▸ ASSIGNED TASK
Scan the records for the string "none", then copy each line that has it.

▸ DATA FOR REVIEW
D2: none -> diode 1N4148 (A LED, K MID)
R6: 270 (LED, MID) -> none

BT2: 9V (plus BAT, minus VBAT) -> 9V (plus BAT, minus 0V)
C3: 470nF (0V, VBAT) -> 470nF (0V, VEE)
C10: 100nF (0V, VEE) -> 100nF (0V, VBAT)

--

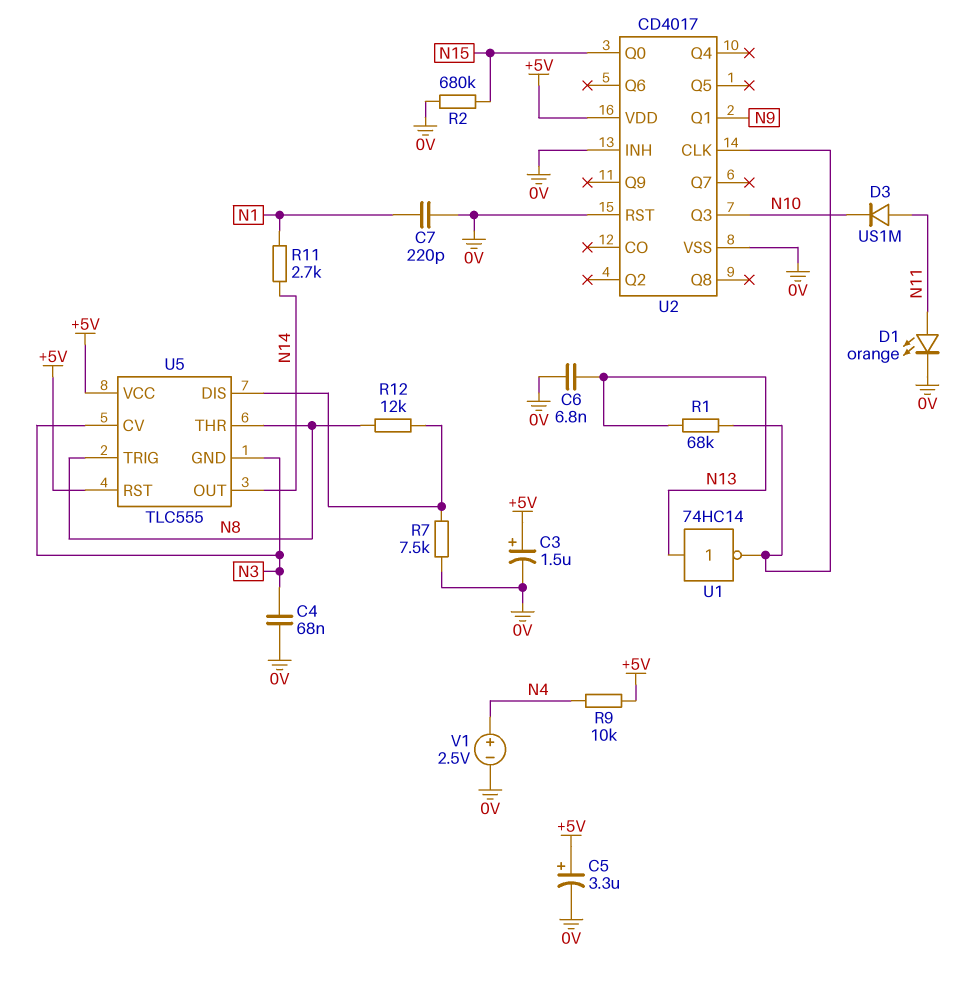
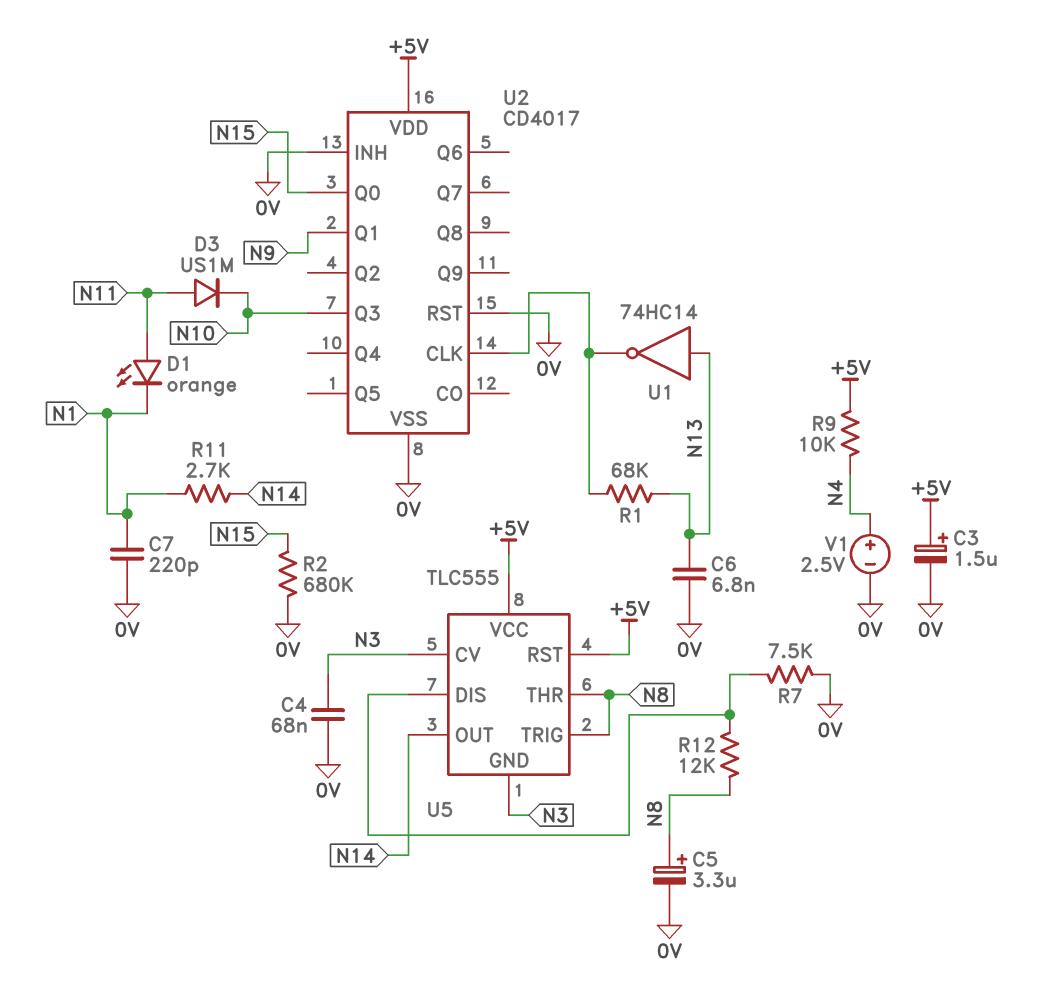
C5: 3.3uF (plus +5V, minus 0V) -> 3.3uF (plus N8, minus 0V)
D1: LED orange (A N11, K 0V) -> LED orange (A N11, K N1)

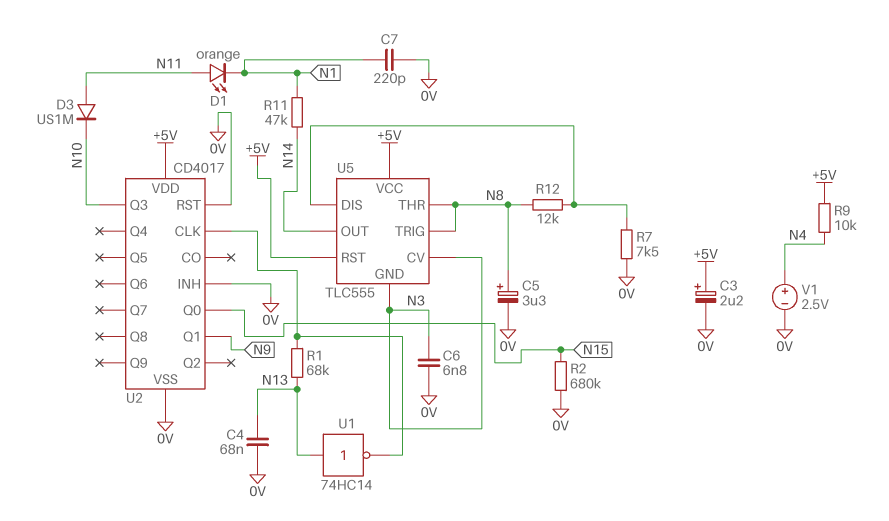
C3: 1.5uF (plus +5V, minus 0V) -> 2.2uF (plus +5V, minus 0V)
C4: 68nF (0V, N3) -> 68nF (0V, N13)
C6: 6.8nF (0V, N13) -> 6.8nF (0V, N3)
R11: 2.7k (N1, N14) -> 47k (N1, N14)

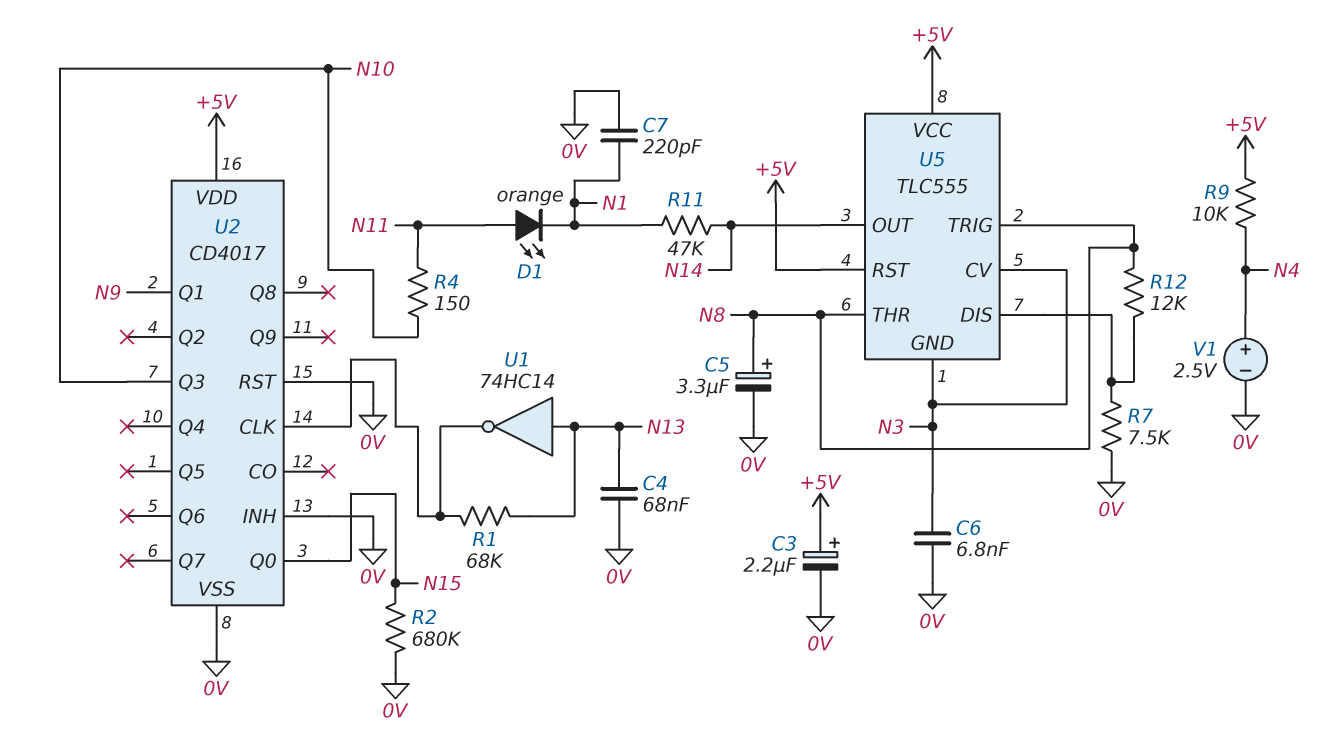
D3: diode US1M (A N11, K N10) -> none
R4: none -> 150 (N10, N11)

▸ RESPONSE BELOW
D2: none -> diode 1N4148 (A LED, K MID)
R6: 270 (LED, MID) -> none
D3: diode US1M (A N11, K N10) -> none
R4: none -> 150 (N10, N11)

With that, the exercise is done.